▸ Directions for this task
The records underneath are to be printed in full and exactly, with no pictures carried over.

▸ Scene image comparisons

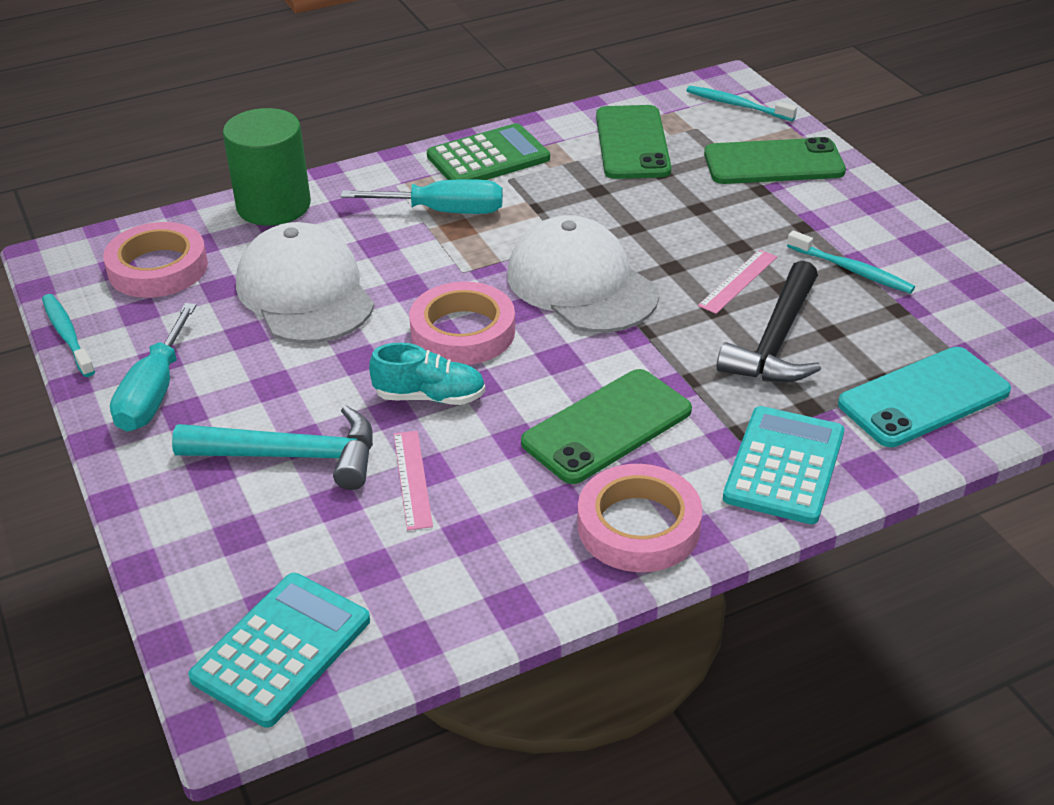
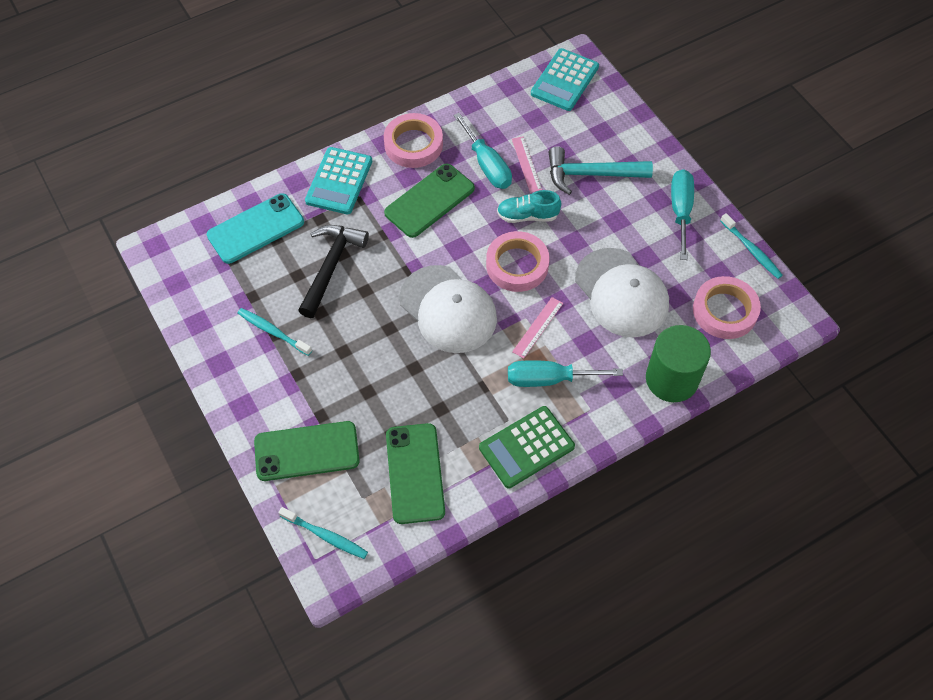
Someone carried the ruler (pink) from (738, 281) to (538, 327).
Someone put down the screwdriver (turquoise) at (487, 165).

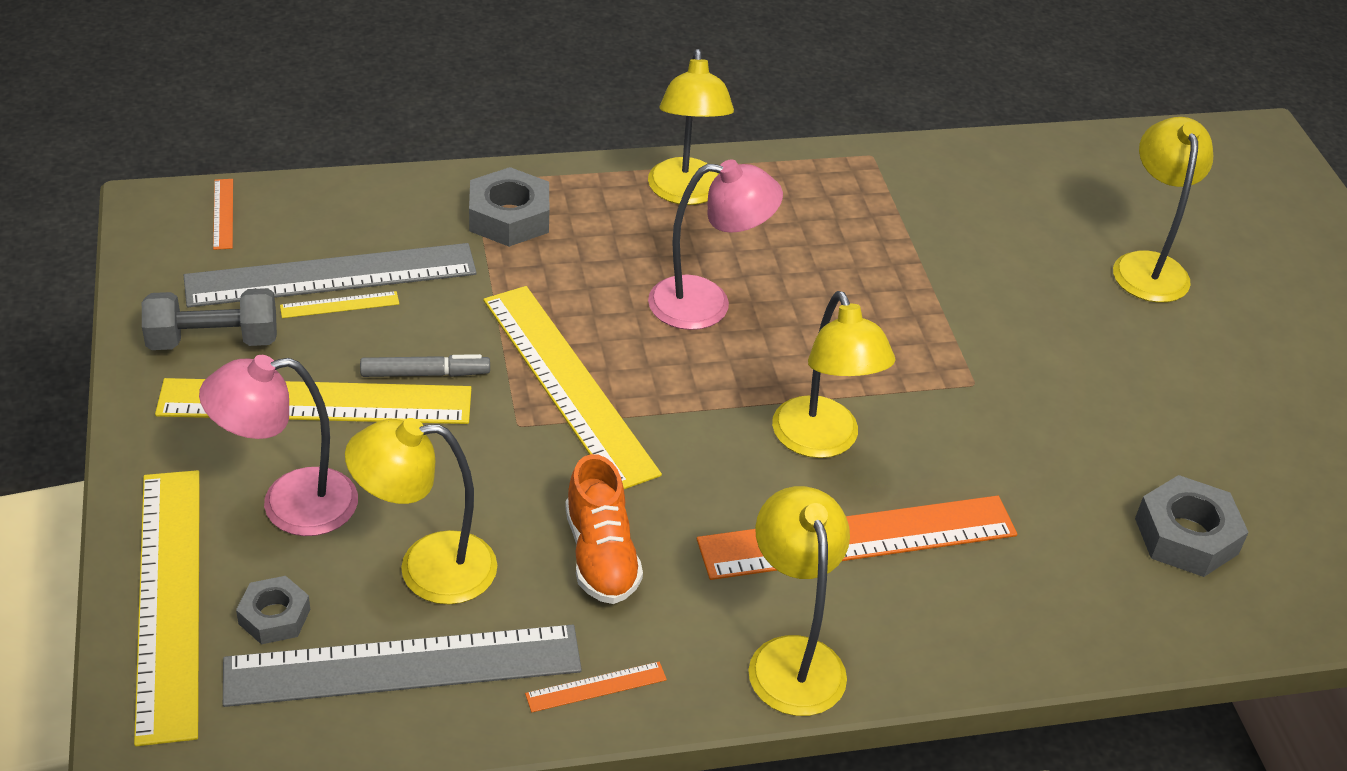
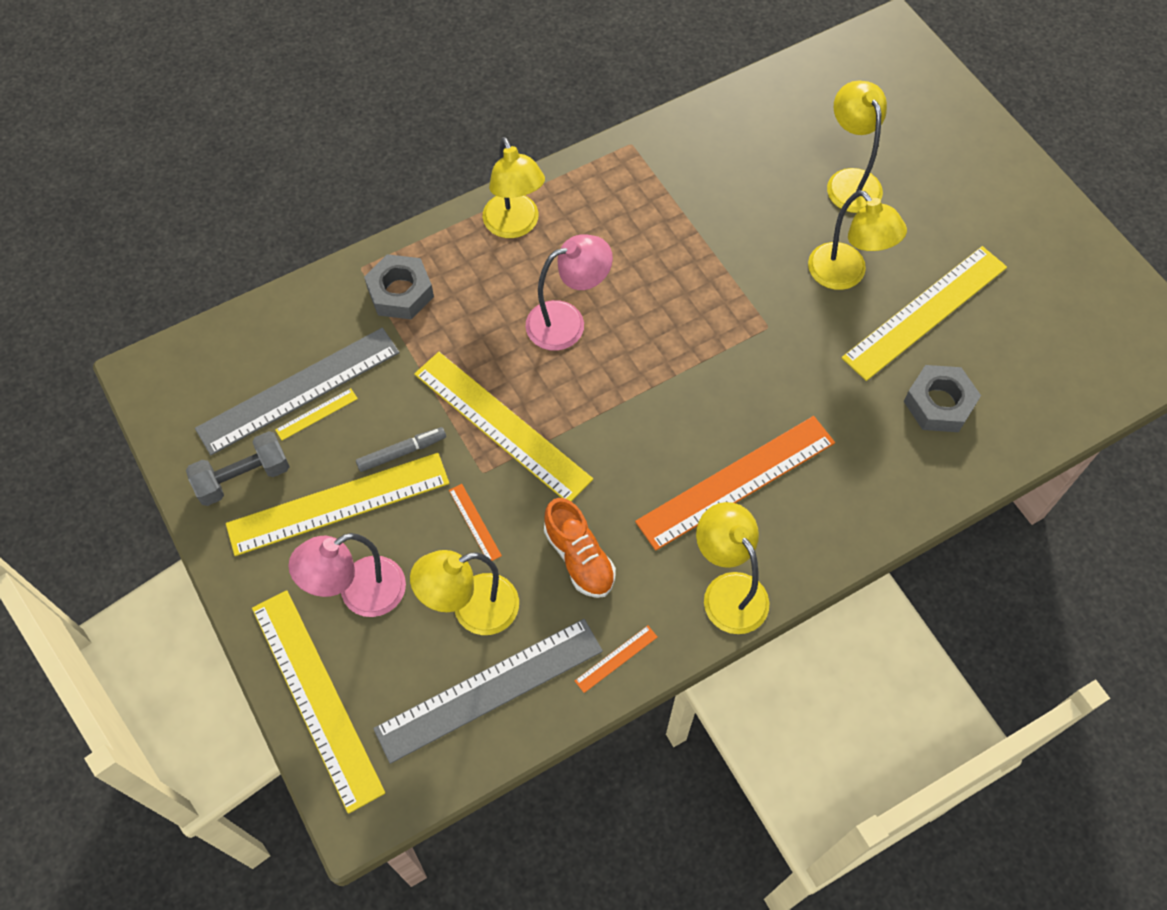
Someone carried the ruler (orange) from (223, 214) to (475, 522).
Someone took away the nut (grey) at (274, 616).
Someone carried the lamp (yellow) from (821, 442) to (845, 275).
Someone put down the ruler (yellow) at (925, 312).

▸ Result for this exercise
Someone carried the ruler (pink) from (738, 281) to (538, 327).
Someone put down the screwdriver (turquoise) at (487, 165).

Someone carried the ruler (orange) from (223, 214) to (475, 522).
Someone took away the nut (grey) at (274, 616).
Someone carried the lamp (yellow) from (821, 442) to (845, 275).
Someone put down the ruler (yellow) at (925, 312).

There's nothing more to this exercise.